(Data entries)
====================

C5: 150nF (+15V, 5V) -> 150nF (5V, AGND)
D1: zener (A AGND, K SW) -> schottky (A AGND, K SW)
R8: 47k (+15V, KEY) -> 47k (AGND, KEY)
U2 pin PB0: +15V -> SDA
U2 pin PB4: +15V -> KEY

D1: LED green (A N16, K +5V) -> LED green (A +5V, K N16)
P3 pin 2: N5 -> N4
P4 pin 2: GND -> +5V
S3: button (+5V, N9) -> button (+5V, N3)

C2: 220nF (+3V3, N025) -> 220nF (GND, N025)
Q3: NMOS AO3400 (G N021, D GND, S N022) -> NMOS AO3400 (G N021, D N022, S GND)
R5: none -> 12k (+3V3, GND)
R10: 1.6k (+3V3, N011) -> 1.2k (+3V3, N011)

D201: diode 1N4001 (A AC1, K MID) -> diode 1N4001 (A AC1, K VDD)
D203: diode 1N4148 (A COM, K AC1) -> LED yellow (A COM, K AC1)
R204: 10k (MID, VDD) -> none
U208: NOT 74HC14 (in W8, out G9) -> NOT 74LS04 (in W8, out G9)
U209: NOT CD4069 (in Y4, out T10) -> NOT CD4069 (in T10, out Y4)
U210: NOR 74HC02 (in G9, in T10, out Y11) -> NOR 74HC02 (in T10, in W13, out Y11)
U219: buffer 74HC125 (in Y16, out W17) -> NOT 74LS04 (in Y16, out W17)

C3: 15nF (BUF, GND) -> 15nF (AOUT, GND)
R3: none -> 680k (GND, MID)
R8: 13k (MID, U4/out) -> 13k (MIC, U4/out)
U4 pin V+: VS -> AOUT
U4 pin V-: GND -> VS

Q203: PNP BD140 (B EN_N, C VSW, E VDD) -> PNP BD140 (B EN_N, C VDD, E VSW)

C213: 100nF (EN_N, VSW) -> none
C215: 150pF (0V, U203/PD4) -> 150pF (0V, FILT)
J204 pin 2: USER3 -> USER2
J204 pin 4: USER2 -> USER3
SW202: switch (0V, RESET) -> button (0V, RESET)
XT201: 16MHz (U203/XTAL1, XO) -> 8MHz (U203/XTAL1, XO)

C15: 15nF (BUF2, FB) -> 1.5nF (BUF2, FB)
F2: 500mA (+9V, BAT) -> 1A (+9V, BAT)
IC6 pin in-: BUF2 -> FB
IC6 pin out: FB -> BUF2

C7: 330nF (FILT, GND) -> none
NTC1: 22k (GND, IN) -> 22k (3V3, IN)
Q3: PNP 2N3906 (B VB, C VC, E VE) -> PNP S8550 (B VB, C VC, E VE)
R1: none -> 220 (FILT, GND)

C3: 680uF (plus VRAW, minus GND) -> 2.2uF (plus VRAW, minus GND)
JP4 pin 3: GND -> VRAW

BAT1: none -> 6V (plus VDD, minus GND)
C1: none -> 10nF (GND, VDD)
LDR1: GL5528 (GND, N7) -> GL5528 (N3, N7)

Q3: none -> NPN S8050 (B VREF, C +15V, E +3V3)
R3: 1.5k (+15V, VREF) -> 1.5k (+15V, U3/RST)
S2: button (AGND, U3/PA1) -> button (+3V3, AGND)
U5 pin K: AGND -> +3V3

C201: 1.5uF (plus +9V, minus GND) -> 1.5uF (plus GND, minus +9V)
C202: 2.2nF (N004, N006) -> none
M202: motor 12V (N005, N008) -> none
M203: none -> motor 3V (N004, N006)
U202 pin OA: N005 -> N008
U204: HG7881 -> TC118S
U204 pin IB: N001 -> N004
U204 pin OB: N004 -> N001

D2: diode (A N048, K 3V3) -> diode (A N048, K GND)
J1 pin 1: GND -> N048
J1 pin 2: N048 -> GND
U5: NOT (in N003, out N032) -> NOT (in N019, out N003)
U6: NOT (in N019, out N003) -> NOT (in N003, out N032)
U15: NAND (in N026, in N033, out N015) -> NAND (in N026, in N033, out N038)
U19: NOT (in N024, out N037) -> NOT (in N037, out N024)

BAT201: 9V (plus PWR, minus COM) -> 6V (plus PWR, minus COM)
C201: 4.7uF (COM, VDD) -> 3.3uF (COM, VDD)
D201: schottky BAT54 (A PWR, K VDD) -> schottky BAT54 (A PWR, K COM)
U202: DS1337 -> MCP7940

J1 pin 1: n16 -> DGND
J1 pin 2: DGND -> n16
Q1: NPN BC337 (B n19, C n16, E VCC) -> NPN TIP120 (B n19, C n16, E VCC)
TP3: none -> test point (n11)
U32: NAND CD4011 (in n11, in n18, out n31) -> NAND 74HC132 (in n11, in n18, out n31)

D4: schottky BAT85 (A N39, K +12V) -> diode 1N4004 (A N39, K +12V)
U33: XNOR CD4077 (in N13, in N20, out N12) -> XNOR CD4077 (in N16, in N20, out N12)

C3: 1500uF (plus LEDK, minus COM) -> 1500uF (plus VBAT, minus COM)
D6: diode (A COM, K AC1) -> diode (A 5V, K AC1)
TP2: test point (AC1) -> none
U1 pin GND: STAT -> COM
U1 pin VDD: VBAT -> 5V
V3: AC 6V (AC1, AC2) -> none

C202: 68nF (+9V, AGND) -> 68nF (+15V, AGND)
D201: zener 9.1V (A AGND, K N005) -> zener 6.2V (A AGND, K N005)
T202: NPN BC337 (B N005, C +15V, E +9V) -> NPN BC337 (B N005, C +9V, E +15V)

====================

§ **TASK**
I need each of the entries above printed again exactly.

§ **RESPONSE TO THE EXERCISE**
C5: 150nF (+15V, 5V) -> 150nF (5V, AGND)
D1: zener (A AGND, K SW) -> schottky (A AGND, K SW)
R8: 47k (+15V, KEY) -> 47k (AGND, KEY)
U2 pin PB0: +15V -> SDA
U2 pin PB4: +15V -> KEY

D1: LED green (A N16, K +5V) -> LED green (A +5V, K N16)
P3 pin 2: N5 -> N4
P4 pin 2: GND -> +5V
S3: button (+5V, N9) -> button (+5V, N3)

C2: 220nF (+3V3, N025) -> 220nF (GND, N025)
Q3: NMOS AO3400 (G N021, D GND, S N022) -> NMOS AO3400 (G N021, D N022, S GND)
R5: none -> 12k (+3V3, GND)
R10: 1.6k (+3V3, N011) -> 1.2k (+3V3, N011)

D201: diode 1N4001 (A AC1, K MID) -> diode 1N4001 (A AC1, K VDD)
D203: diode 1N4148 (A COM, K AC1) -> LED yellow (A COM, K AC1)
R204: 10k (MID, VDD) -> none
U208: NOT 74HC14 (in W8, out G9) -> NOT 74LS04 (in W8, out G9)
U209: NOT CD4069 (in Y4, out T10) -> NOT CD4069 (in T10, out Y4)
U210: NOR 74HC02 (in G9, in T10, out Y11) -> NOR 74HC02 (in T10, in W13, out Y11)
U219: buffer 74HC125 (in Y16, out W17) -> NOT 74LS04 (in Y16, out W17)

C3: 15nF (BUF, GND) -> 15nF (AOUT, GND)
R3: none -> 680k (GND, MID)
R8: 13k (MID, U4/out) -> 13k (MIC, U4/out)
U4 pin V+: VS -> AOUT
U4 pin V-: GND -> VS

Q203: PNP BD140 (B EN_N, C VSW, E VDD) -> PNP BD140 (B EN_N, C VDD, E VSW)

C213: 100nF (EN_N, VSW) -> none
C215: 150pF (0V, U203/PD4) -> 150pF (0V, FILT)
J204 pin 2: USER3 -> USER2
J204 pin 4: USER2 -> USER3
SW202: switch (0V, RESET) -> button (0V, RESET)
XT201: 16MHz (U203/XTAL1, XO) -> 8MHz (U203/XTAL1, XO)

C15: 15nF (BUF2, FB) -> 1.5nF (BUF2, FB)
F2: 500mA (+9V, BAT) -> 1A (+9V, BAT)
IC6 pin in-: BUF2 -> FB
IC6 pin out: FB -> BUF2

C7: 330nF (FILT, GND) -> none
NTC1: 22k (GND, IN) -> 22k (3V3, IN)
Q3: PNP 2N3906 (B VB, C VC, E VE) -> PNP S8550 (B VB, C VC, E VE)
R1: none -> 220 (FILT, GND)

C3: 680uF (plus VRAW, minus GND) -> 2.2uF (plus VRAW, minus GND)
JP4 pin 3: GND -> VRAW

BAT1: none -> 6V (plus VDD, minus GND)
C1: none -> 10nF (GND, VDD)
LDR1: GL5528 (GND, N7) -> GL5528 (N3, N7)

Q3: none -> NPN S8050 (B VREF, C +15V, E +3V3)
R3: 1.5k (+15V, VREF) -> 1.5k (+15V, U3/RST)
S2: button (AGND, U3/PA1) -> button (+3V3, AGND)
U5 pin K: AGND -> +3V3

C201: 1.5uF (plus +9V, minus GND) -> 1.5uF (plus GND, minus +9V)
C202: 2.2nF (N004, N006) -> none
M202: motor 12V (N005, N008) -> none
M203: none -> motor 3V (N004, N006)
U202 pin OA: N005 -> N008
U204: HG7881 -> TC118S
U204 pin IB: N001 -> N004
U204 pin OB: N004 -> N001

D2: diode (A N048, K 3V3) -> diode (A N048, K GND)
J1 pin 1: GND -> N048
J1 pin 2: N048 -> GND
U5: NOT (in N003, out N032) -> NOT (in N019, out N003)
U6: NOT (in N019, out N003) -> NOT (in N003, out N032)
U15: NAND (in N026, in N033, out N015) -> NAND (in N026, in N033, out N038)
U19: NOT (in N024, out N037) -> NOT (in N037, out N024)

BAT201: 9V (plus PWR, minus COM) -> 6V (plus PWR, minus COM)
C201: 4.7uF (COM, VDD) -> 3.3uF (COM, VDD)
D201: schottky BAT54 (A PWR, K VDD) -> schottky BAT54 (A PWR, K COM)
U202: DS1337 -> MCP7940

J1 pin 1: n16 -> DGND
J1 pin 2: DGND -> n16
Q1: NPN BC337 (B n19, C n16, E VCC) -> NPN TIP120 (B n19, C n16, E VCC)
TP3: none -> test point (n11)
U32: NAND CD4011 (in n11, in n18, out n31) -> NAND 74HC132 (in n11, in n18, out n31)

D4: schottky BAT85 (A N39, K +12V) -> diode 1N4004 (A N39, K +12V)
U33: XNOR CD4077 (in N13, in N20, out N12) -> XNOR CD4077 (in N16, in N20, out N12)

C3: 1500uF (plus LEDK, minus COM) -> 1500uF (plus VBAT, minus COM)
D6: diode (A COM, K AC1) -> diode (A 5V, K AC1)
TP2: test point (AC1) -> none
U1 pin GND: STAT -> COM
U1 pin VDD: VBAT -> 5V
V3: AC 6V (AC1, AC2) -> none

C202: 68nF (+9V, AGND) -> 68nF (+15V, AGND)
D201: zener 9.1V (A AGND, K N005) -> zener 6.2V (A AGND, K N005)
T202: NPN BC337 (B N005, C +15V, E +9V) -> NPN BC337 (B N005, C +9V, E +15V)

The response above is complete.